__What you will do__.
The full listing, minus its pictures, should be printed again exactly as it stands.
-------- Dataset section
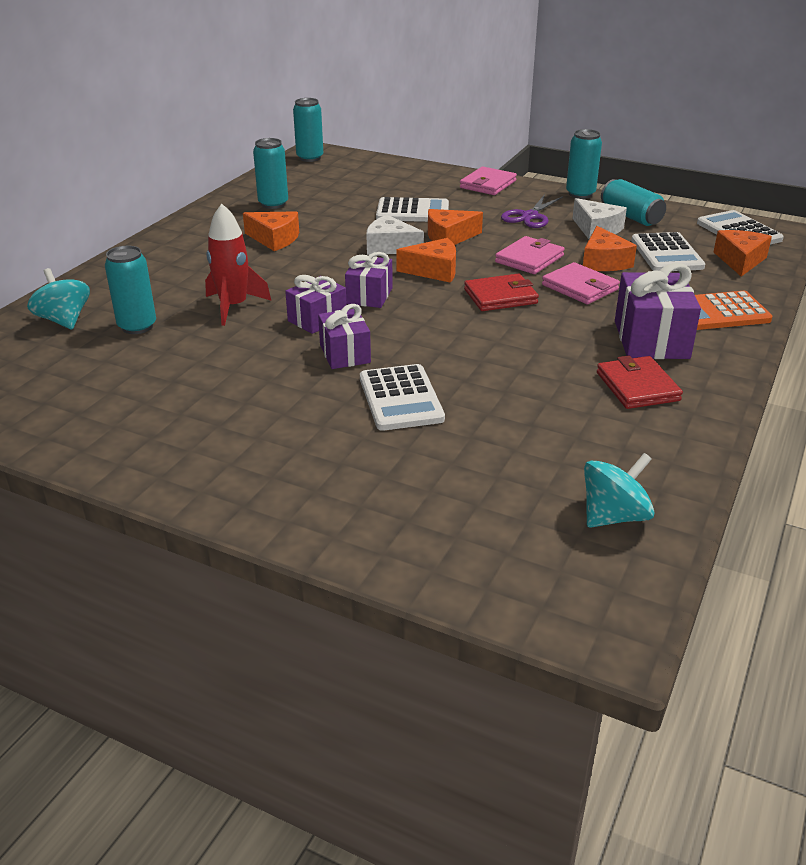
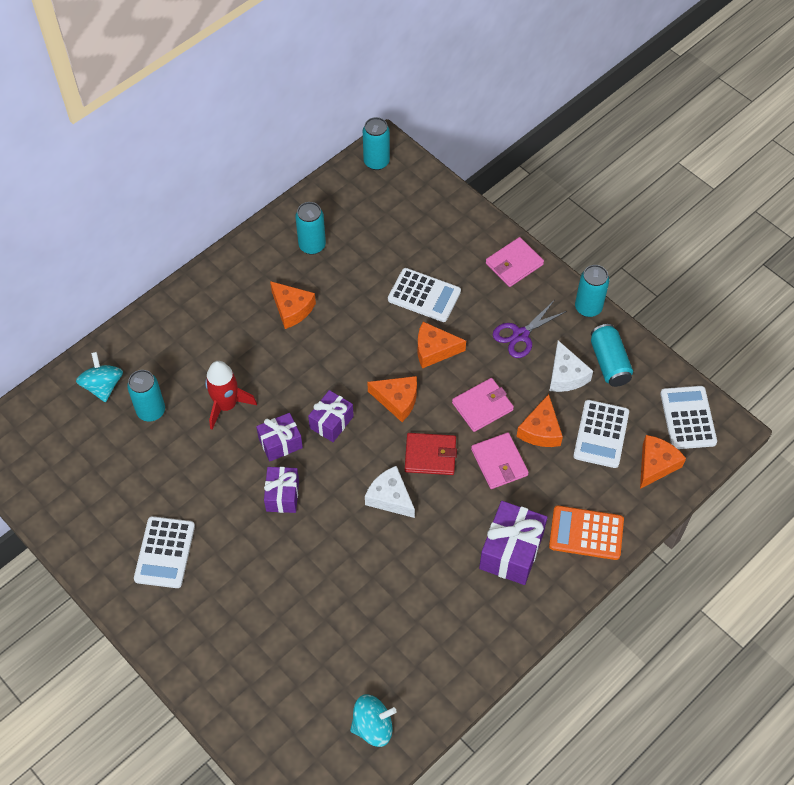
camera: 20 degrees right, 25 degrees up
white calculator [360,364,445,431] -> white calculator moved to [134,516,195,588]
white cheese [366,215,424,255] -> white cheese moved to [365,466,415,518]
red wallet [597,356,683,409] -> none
----------------
__Worked solution__.
camera: 20 degrees right, 25 degrees up
white calculator [360,364,445,431] -> white calculator moved to [134,516,195,588]
white cheese [366,215,424,255] -> white cheese moved to [365,466,415,518]
red wallet [597,356,683,409] -> none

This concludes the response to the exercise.